### [Task goal]
Output each line from the one that contains "relocated,black_cutting_board,<424 84 101" to the final line of the data below, exactly, and include nothing else.

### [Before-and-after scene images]
--------------------------------
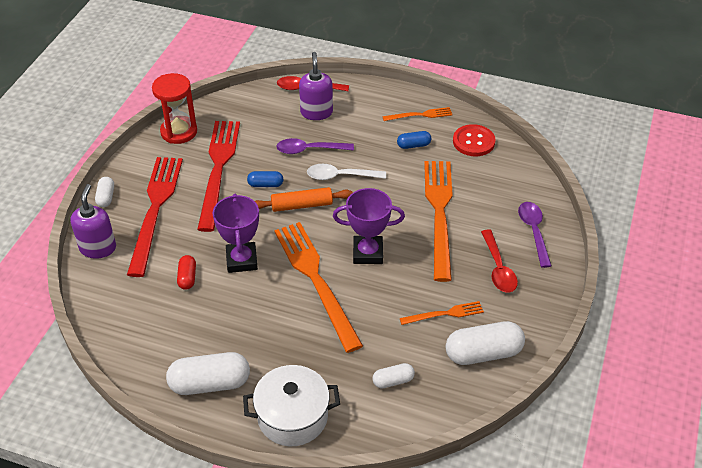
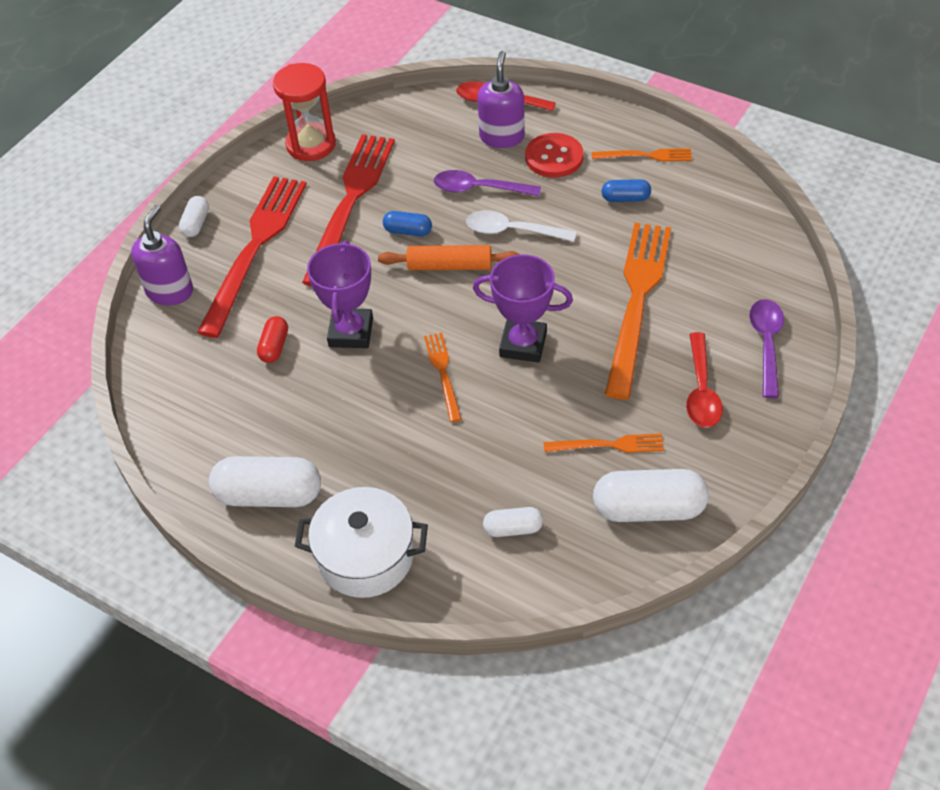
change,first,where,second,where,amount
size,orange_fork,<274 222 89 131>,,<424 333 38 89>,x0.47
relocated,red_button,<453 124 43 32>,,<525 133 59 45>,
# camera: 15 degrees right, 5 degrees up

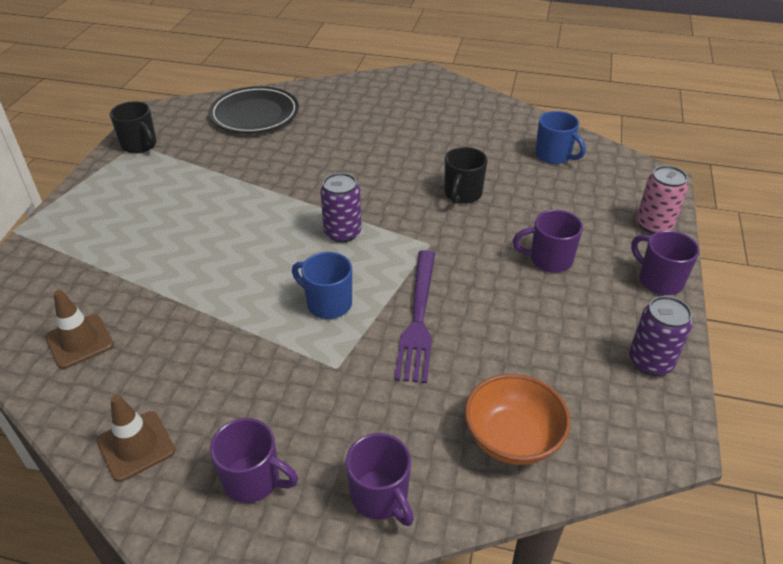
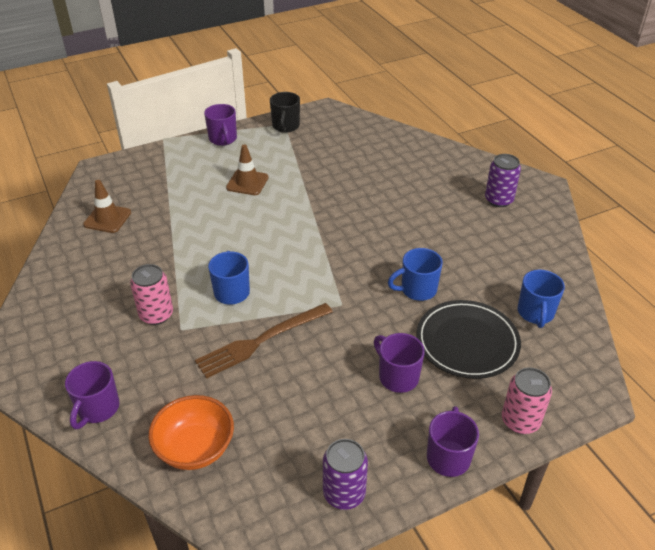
change,first,where,second,where,amount
relocated,brown_traffic_cone,<97 394 78 88>,,<226 144 43 51>,
relocated,black_plate,<209 86 90 47>,,<416 300 105 79>,
relocated,purple_mug,<210 418 88 85>,,<204 104 33 42>,
relocated,purple_can,<320 173 42 69>,,<485 154 36 53>,
colour,purple_fork,<395 250 40 133>,brown_fork,<195 303 138 76>,
colour,black_mug,<444 147 43 57>,blue_mug,<388 248 55 53>,
appeared,,,pink_can,<130 264 43 61>,
# camera: 50 degrees right, 0 degrees up

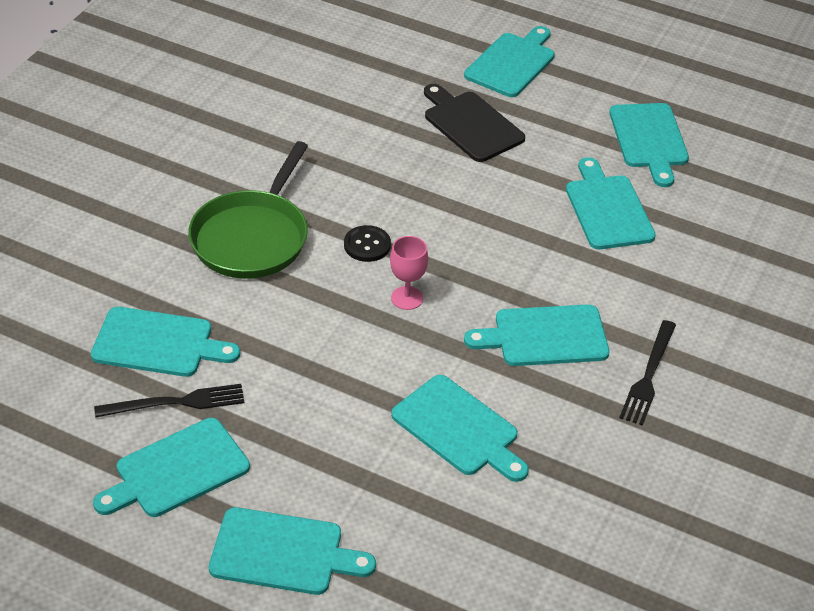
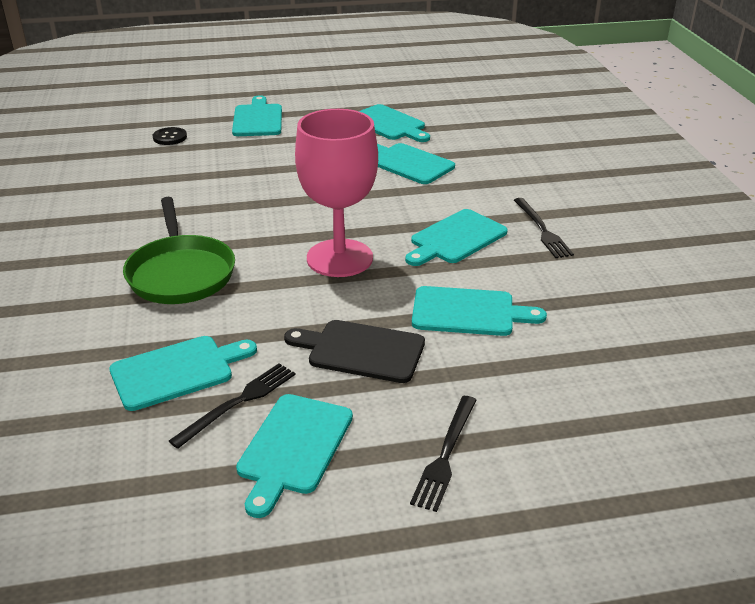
change,first,where,second,where,amount
exchanged,turquoise_cutting_board,<209 507 167 88>,black_fork,<410 396 66 116>,
relocated,black_button,<344 225 47 37>,,<153 127 34 18>,
size,pink_goblet,<390 236 38 74>,,<295 109 83 168>,x2.38
relocated,black_cutting_board,<424 84 101 78>,,<284 320 141 63>,
# camera: 35 degrees left, 10 degrees down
--------------------------------
### [Solution to this task]
relocated,black_cutting_board,<424 84 101 78>,,<284 320 141 63>,
# camera: 35 degrees left, 10 degrees down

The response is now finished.